:: Work to be completed ::
Rewrite the lines below as a CSV with two columns, input and output, one row for each line. Put the line's text under input and its answer under output, each in its own quoted field with line breaks turned into spaces, and leave the pictures out.

Stored data entries
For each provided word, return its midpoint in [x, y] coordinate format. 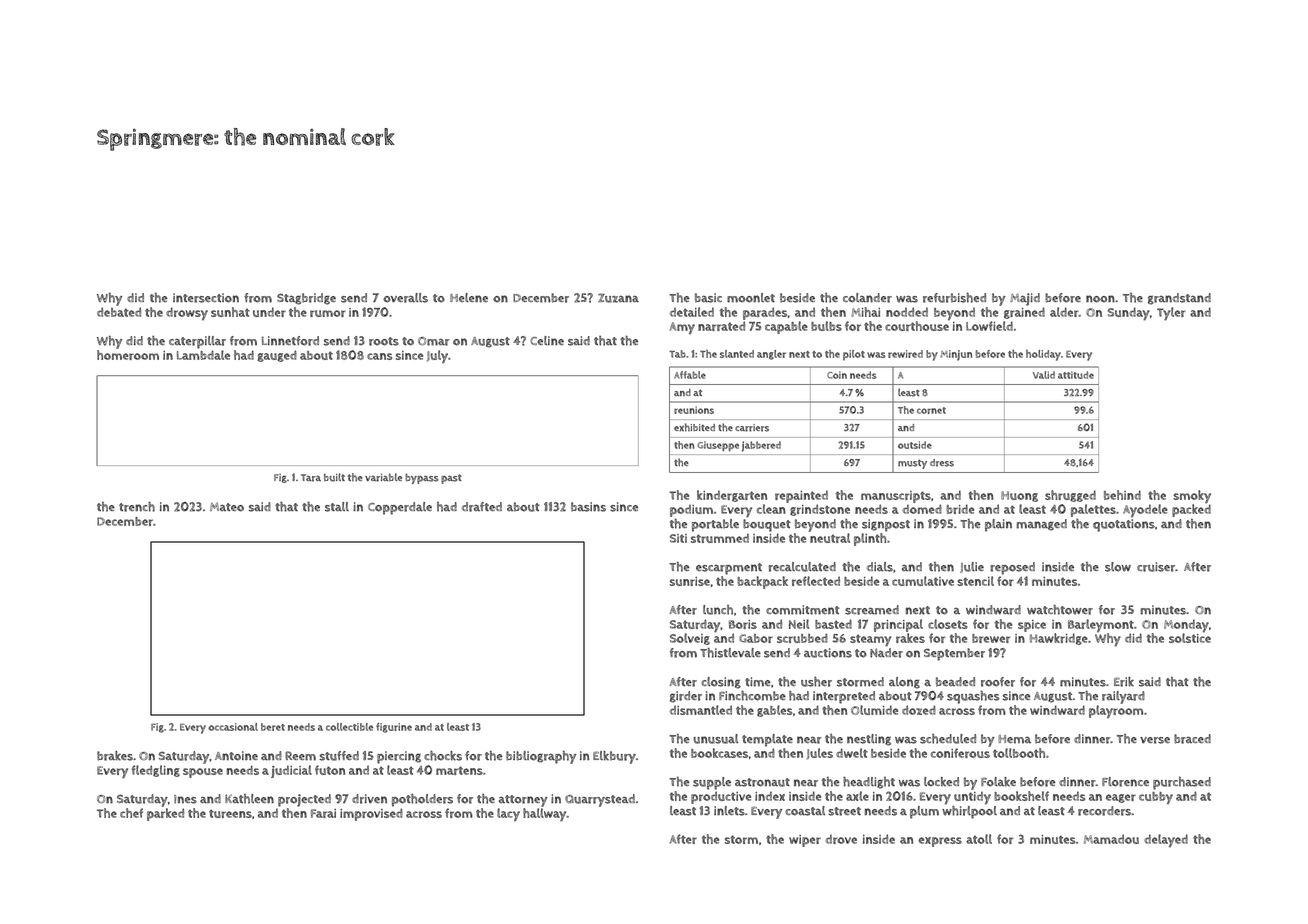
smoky [1192, 496]
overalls [405, 298]
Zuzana [618, 298]
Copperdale [400, 508]
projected [304, 800]
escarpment [729, 569]
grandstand [1179, 299]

:: Reply ::
input,output
"For each provided word, return its midpoint in [x, y] coordinate format. smoky","[1192, 496]"
"overalls","[405, 298]"
"Zuzana","[618, 298]"
"Copperdale","[400, 508]"
"projected","[304, 800]"
"escarpment","[729, 569]"
"grandstand","[1179, 299]"